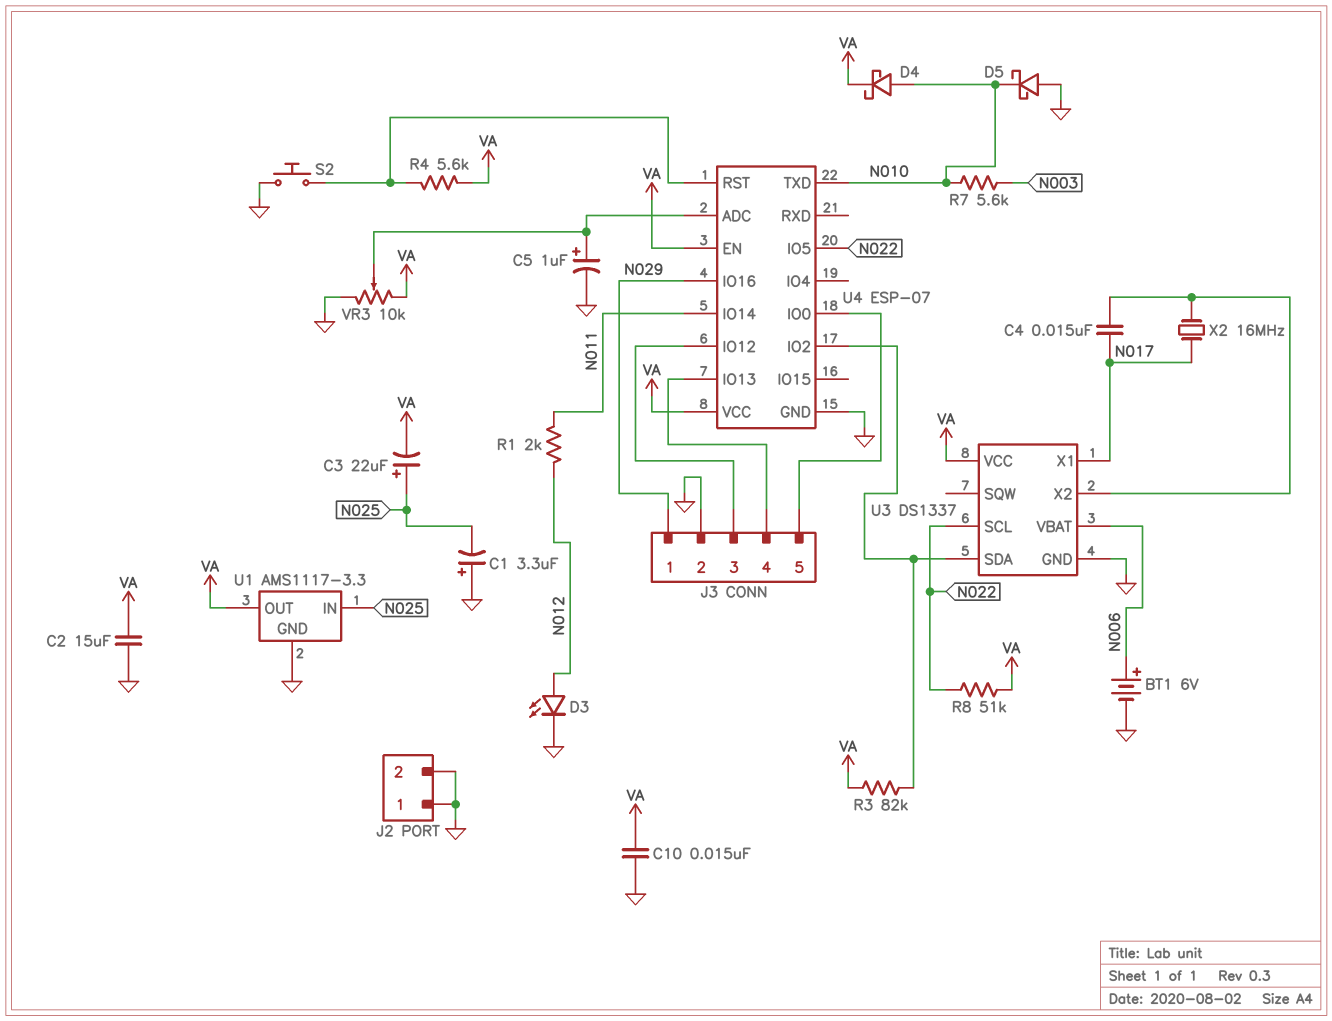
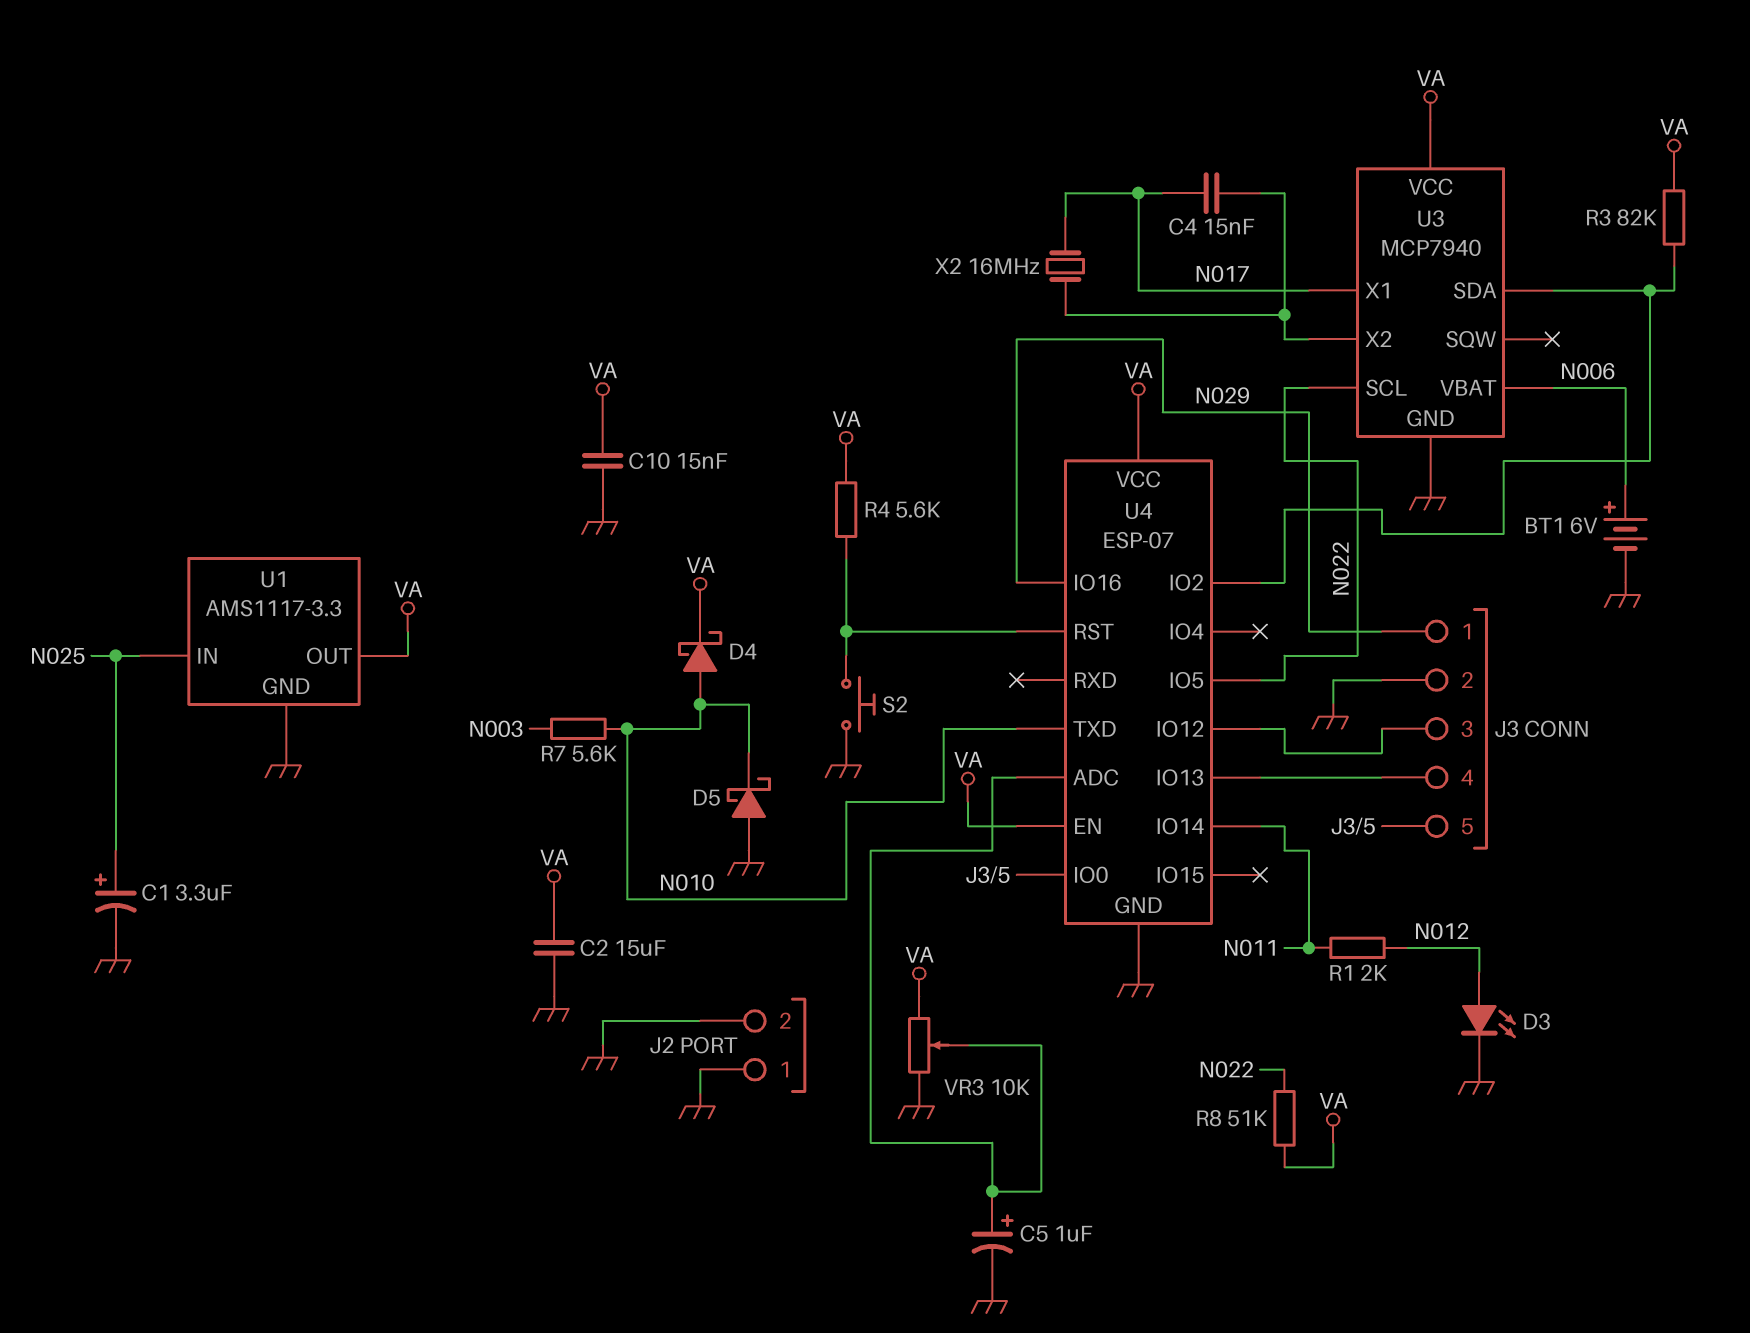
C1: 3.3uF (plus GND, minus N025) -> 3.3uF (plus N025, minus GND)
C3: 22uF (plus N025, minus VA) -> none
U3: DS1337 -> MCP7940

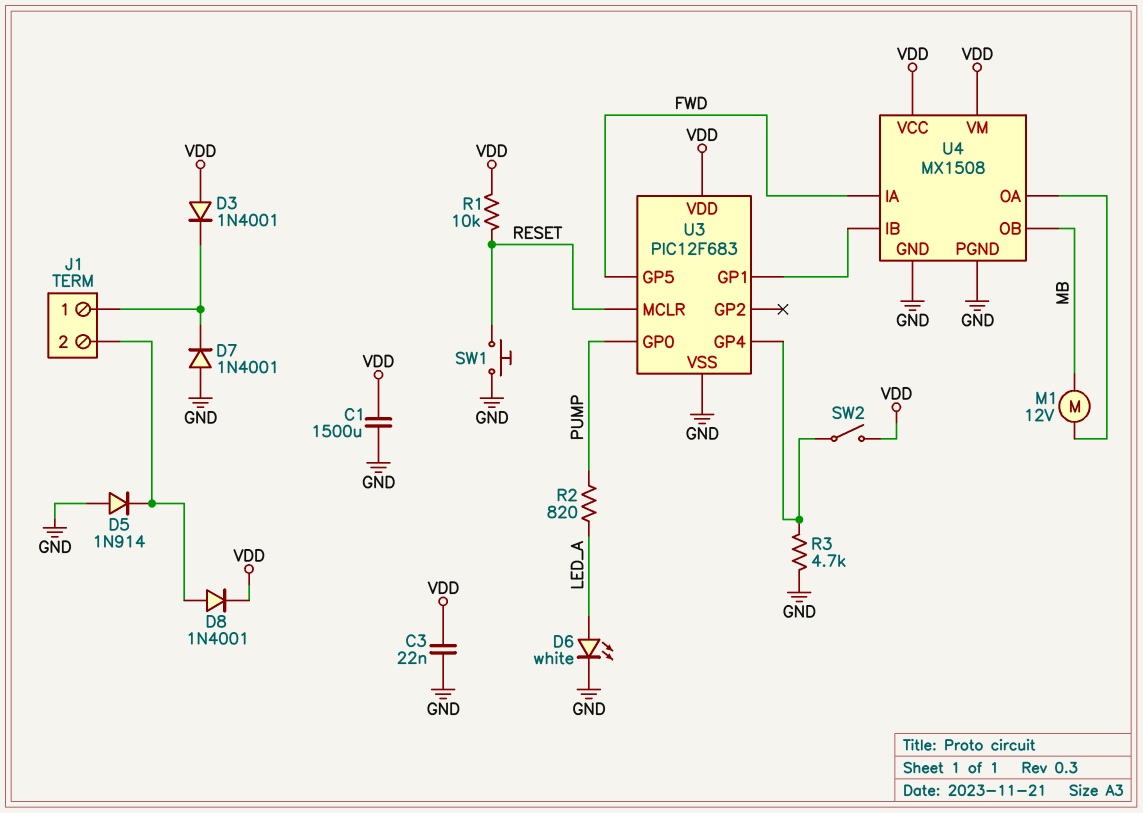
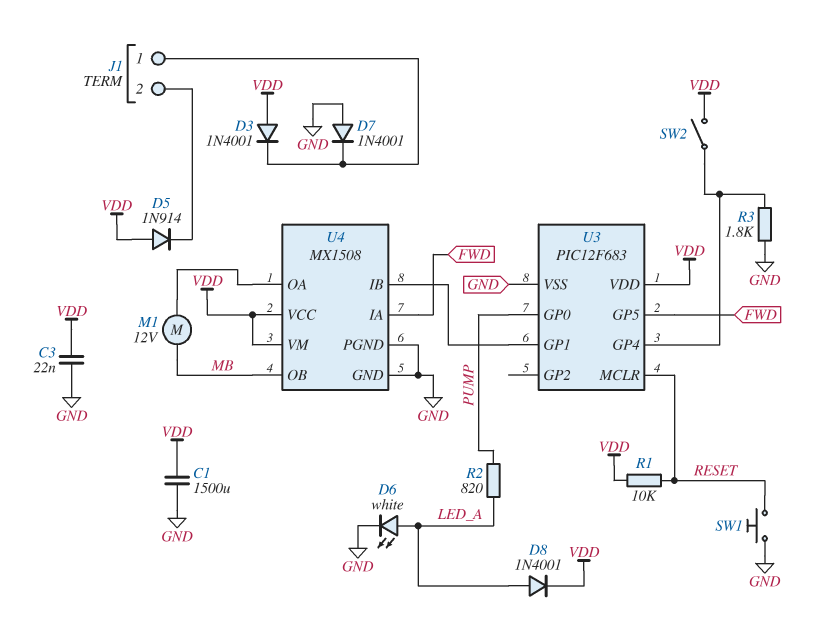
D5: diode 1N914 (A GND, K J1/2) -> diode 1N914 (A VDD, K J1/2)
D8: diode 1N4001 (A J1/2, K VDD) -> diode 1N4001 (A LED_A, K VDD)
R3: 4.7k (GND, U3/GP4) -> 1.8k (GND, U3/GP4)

__What is required__. Your answer should hold only the lines from the one with "D8: diode 1N4001" through the end of the listing above, both ends included, written out exactly.

__Exercise output__.
D8: diode 1N4001 (A J1/2, K VDD) -> diode 1N4001 (A LED_A, K VDD)
R3: 4.7k (GND, U3/GP4) -> 1.8k (GND, U3/GP4)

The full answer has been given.